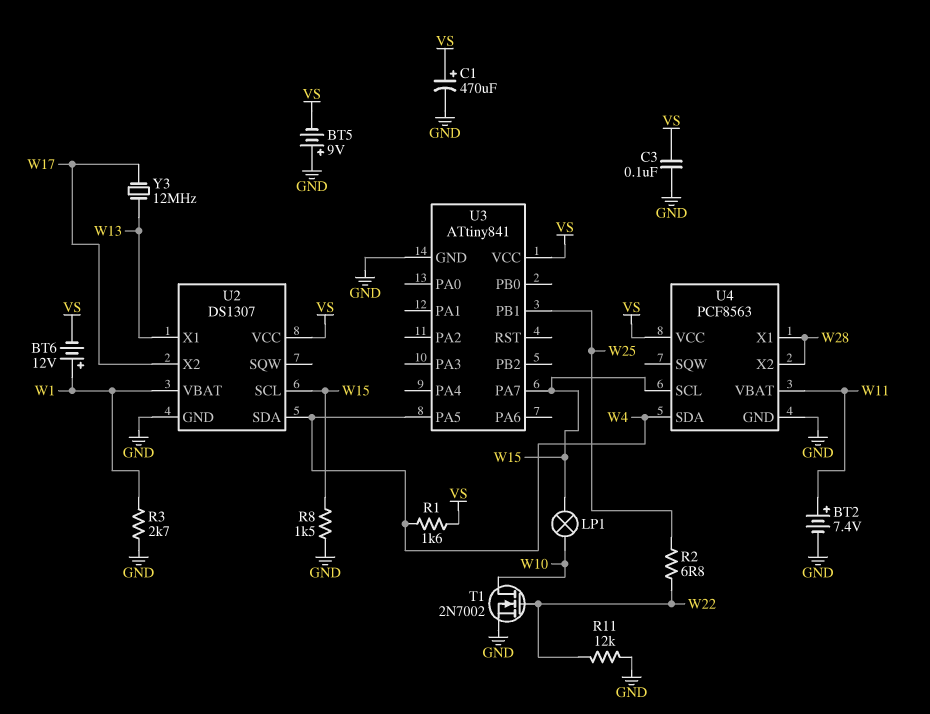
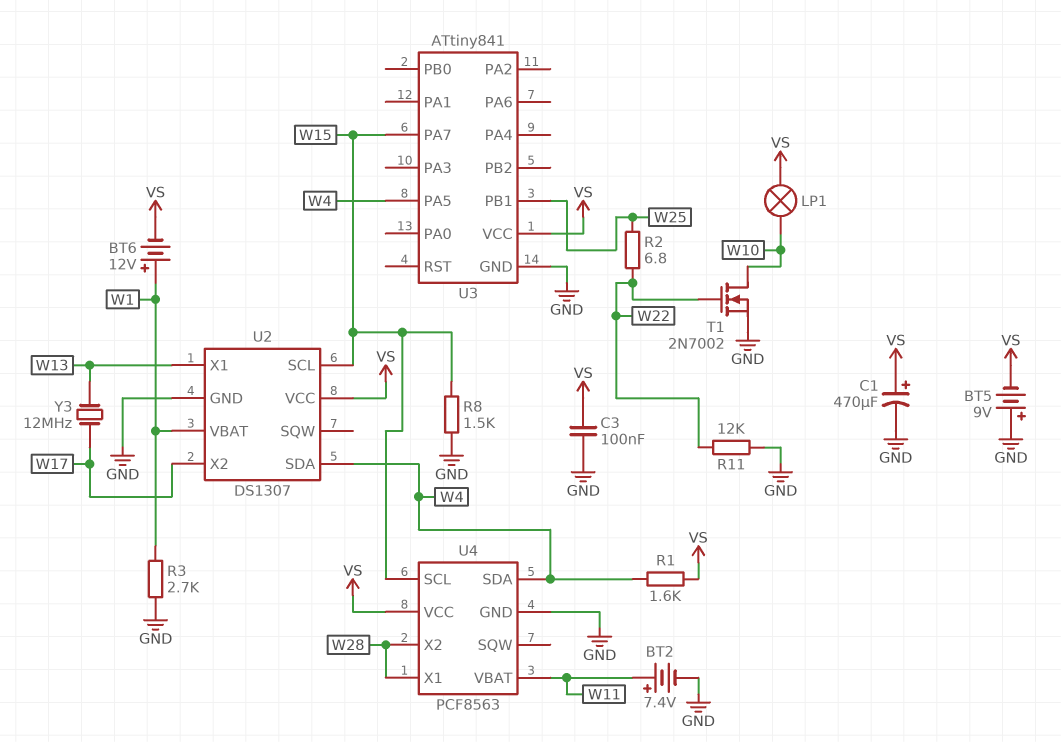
LP1: lamp (W10, W15) -> lamp (VS, W10)

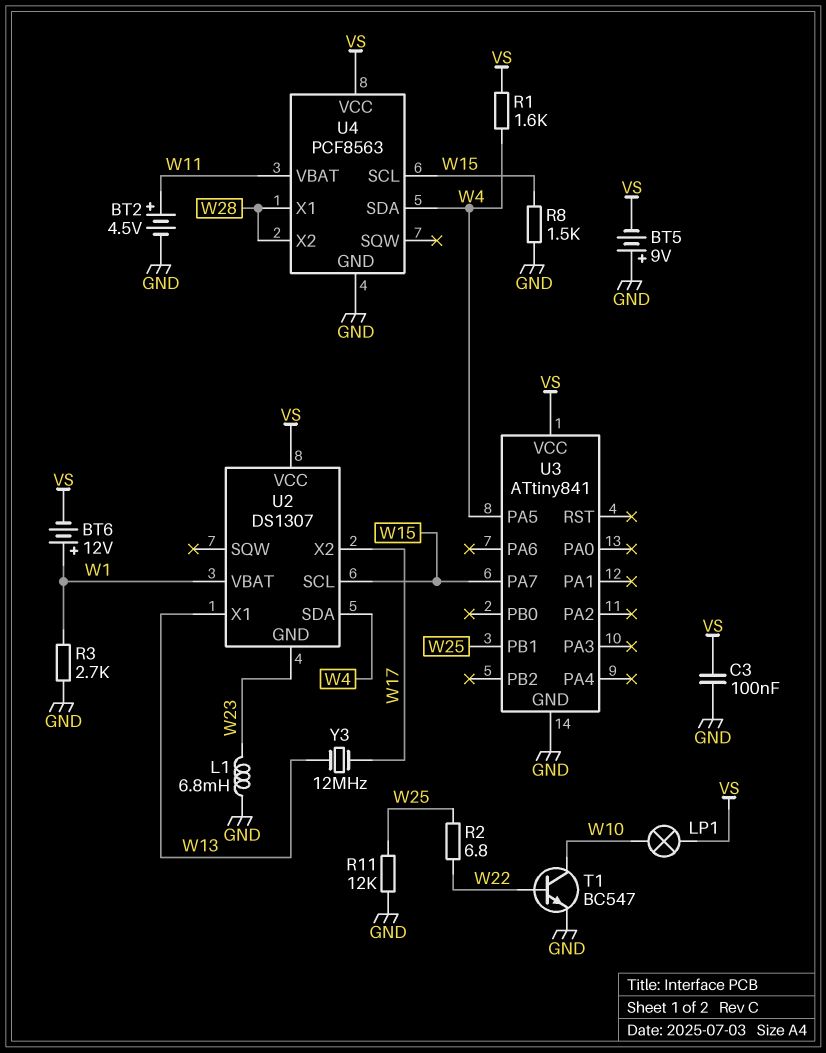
BT2: 7.4V (plus W11, minus GND) -> 4.5V (plus W11, minus GND)
C1: 470uF (plus VS, minus GND) -> none
L1: none -> 6.8mH (GND, W23)
R11: 12k (GND, W22) -> 12k (GND, W25)
T1: NMOS 2N7002 (G W22, D W10, S GND) -> NPN BC547 (B W22, C W10, E GND)
U2 pin GND: GND -> W23

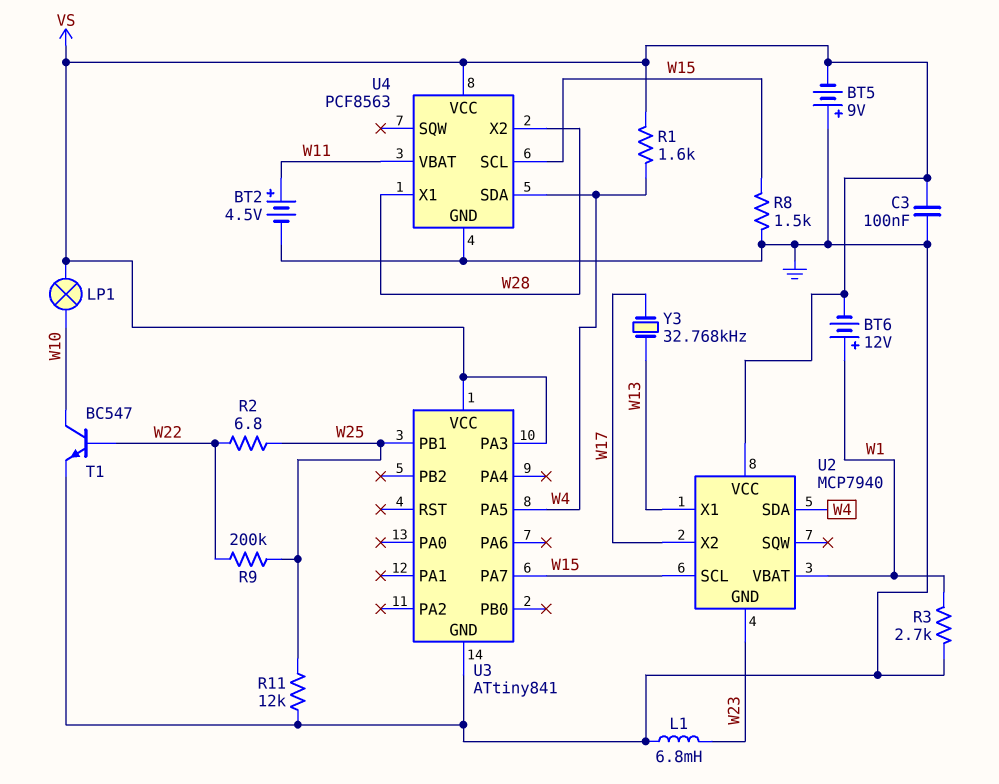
R9: none -> 200k (W22, W25)
U2: DS1307 -> MCP7940
U3 pin PA3: none -> VS
Y3: 12MHz (W13, W17) -> 32.768kHz (W13, W17)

+---+

WHAT THE TASK REQUIRES
Output only the lines above from the one containing "C1: 470uF (plus VS, minus GND) -> none" to the one containing "U3 pin PA3: none -> VS", both included, exactly as written and with no pictures.

SOLVED EXERCISE
C1: 470uF (plus VS, minus GND) -> none
L1: none -> 6.8mH (GND, W23)
R11: 12k (GND, W22) -> 12k (GND, W25)
T1: NMOS 2N7002 (G W22, D W10, S GND) -> NPN BC547 (B W22, C W10, E GND)
U2 pin GND: GND -> W23

R9: none -> 200k (W22, W25)
U2: DS1307 -> MCP7940
U3 pin PA3: none -> VS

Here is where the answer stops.